ASSIGNMENT: Without the pictures, repeat all of the data exactly as it appears below.

··· EXTRACTED MATERIAL

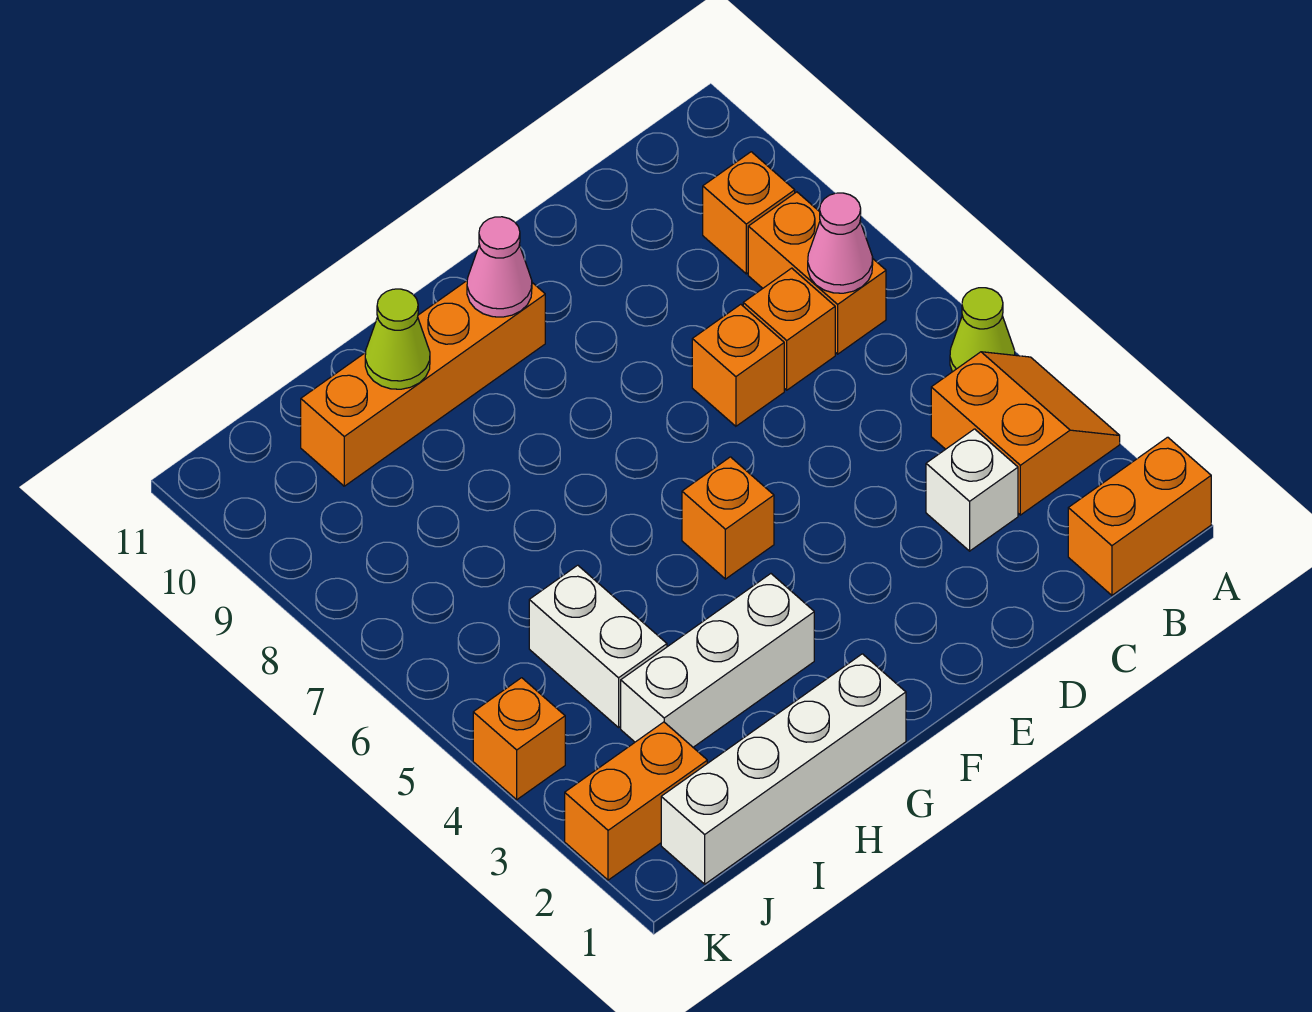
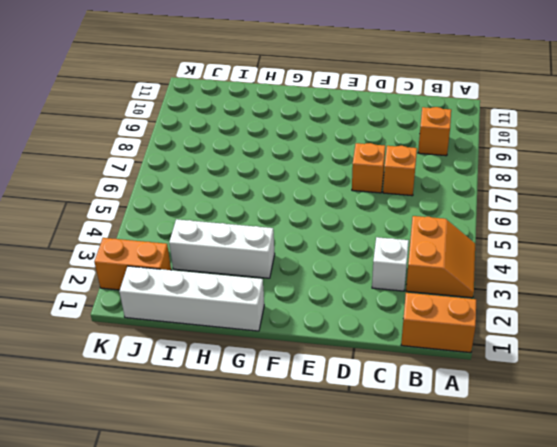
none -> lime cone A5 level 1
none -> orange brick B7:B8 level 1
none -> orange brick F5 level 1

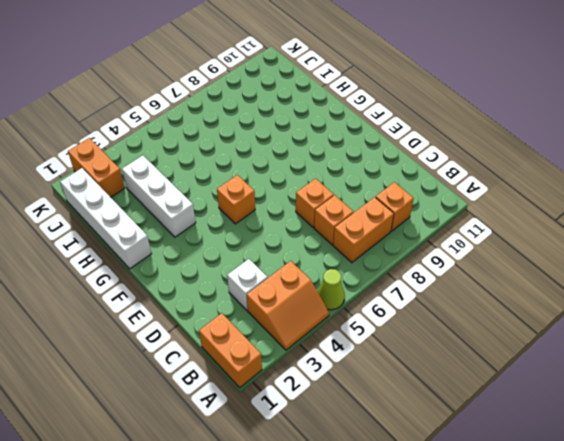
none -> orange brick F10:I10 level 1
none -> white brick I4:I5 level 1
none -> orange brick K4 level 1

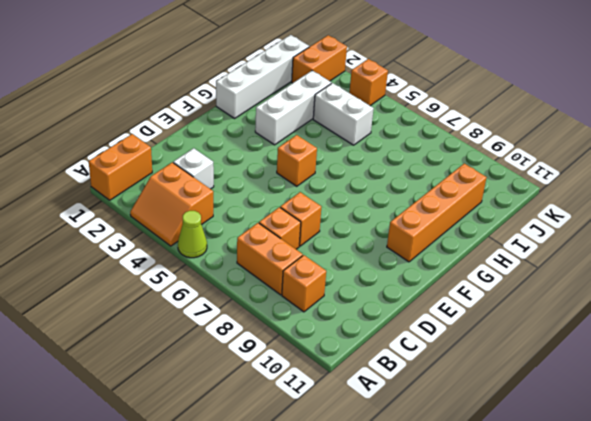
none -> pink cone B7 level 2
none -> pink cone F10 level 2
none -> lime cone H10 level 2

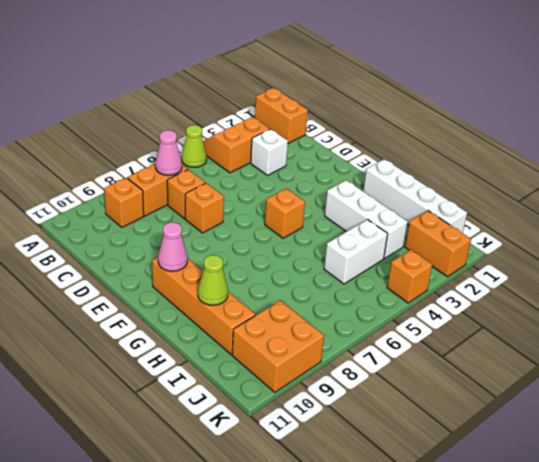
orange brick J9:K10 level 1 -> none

······

ANSWER TO THE PROBLEM:
none -> lime cone A5 level 1
none -> orange brick B7:B8 level 1
none -> orange brick F5 level 1

none -> orange brick F10:I10 level 1
none -> white brick I4:I5 level 1
none -> orange brick K4 level 1

none -> pink cone B7 level 2
none -> pink cone F10 level 2
none -> lime cone H10 level 2

orange brick J9:K10 level 1 -> none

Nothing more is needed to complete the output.